◆ **TASK TO COMPLETE**
Below is a listing. Set down exactly the lines from the one containing "(352, 432) = (329, 309): blue" through the one containing "(148, 165) = (360, 466): brown", both ends included, and leave out the rest.

###

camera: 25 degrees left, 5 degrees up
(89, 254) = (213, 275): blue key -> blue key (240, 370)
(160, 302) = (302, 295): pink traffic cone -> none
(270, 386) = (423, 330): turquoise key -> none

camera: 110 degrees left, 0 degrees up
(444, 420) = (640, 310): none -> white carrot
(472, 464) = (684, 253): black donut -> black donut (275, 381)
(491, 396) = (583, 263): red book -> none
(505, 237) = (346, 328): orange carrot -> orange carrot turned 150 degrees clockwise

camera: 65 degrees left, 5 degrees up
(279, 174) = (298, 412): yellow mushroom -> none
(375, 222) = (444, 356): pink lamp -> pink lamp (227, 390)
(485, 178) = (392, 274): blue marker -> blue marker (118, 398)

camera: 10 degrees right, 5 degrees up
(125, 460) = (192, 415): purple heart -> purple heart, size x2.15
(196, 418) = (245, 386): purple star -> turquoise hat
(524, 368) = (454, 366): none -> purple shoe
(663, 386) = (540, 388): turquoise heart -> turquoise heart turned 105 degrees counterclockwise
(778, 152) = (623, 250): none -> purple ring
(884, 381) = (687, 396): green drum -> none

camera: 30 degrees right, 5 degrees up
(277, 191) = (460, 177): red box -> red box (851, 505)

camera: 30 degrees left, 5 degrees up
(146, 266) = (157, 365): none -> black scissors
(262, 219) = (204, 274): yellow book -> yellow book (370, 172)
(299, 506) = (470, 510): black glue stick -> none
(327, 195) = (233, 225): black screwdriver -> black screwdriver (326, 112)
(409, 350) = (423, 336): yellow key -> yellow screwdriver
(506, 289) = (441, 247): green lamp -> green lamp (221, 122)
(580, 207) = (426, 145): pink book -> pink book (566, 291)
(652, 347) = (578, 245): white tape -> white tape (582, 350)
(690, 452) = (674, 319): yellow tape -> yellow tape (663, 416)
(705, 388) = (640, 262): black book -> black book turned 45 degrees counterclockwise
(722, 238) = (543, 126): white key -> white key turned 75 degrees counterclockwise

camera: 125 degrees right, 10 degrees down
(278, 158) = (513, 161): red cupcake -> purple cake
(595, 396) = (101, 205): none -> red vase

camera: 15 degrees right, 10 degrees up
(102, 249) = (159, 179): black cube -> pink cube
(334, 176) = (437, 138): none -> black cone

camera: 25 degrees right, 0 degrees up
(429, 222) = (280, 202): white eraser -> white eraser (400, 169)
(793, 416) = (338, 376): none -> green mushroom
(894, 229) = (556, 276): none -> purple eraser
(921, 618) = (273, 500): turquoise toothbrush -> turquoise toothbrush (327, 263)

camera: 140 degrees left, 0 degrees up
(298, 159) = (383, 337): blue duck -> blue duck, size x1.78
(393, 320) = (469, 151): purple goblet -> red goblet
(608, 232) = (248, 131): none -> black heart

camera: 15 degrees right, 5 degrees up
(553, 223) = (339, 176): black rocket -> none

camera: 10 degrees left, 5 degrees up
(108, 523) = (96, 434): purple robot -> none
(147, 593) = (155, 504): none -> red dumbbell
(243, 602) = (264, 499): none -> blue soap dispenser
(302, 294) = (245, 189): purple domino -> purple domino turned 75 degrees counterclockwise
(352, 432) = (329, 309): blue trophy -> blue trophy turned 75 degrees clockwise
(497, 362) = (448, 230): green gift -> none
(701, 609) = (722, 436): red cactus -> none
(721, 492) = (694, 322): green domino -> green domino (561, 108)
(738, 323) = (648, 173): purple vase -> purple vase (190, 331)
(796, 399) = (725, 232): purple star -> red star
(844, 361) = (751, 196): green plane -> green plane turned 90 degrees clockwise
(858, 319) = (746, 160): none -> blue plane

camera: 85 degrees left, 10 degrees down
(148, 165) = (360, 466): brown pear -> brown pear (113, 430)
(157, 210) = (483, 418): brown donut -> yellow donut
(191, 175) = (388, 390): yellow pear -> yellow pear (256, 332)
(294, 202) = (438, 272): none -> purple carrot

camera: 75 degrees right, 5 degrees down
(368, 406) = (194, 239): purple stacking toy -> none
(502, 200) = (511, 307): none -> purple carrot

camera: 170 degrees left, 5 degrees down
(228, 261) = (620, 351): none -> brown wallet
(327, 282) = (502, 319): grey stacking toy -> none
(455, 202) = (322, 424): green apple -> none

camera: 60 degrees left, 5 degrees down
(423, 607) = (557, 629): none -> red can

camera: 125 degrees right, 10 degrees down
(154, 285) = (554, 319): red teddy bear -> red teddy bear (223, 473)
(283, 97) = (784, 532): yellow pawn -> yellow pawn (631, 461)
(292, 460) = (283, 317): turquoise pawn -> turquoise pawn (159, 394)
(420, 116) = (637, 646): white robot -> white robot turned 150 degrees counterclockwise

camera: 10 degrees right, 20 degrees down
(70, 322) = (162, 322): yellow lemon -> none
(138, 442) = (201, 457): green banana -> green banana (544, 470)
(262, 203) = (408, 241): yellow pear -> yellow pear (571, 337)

###

◆ **RESPONSE TO THE EXERCISE**
(352, 432) = (329, 309): blue trophy -> blue trophy turned 75 degrees clockwise
(497, 362) = (448, 230): green gift -> none
(701, 609) = (722, 436): red cactus -> none
(721, 492) = (694, 322): green domino -> green domino (561, 108)
(738, 323) = (648, 173): purple vase -> purple vase (190, 331)
(796, 399) = (725, 232): purple star -> red star
(844, 361) = (751, 196): green plane -> green plane turned 90 degrees clockwise
(858, 319) = (746, 160): none -> blue plane

camera: 85 degrees left, 10 degrees down
(148, 165) = (360, 466): brown pear -> brown pear (113, 430)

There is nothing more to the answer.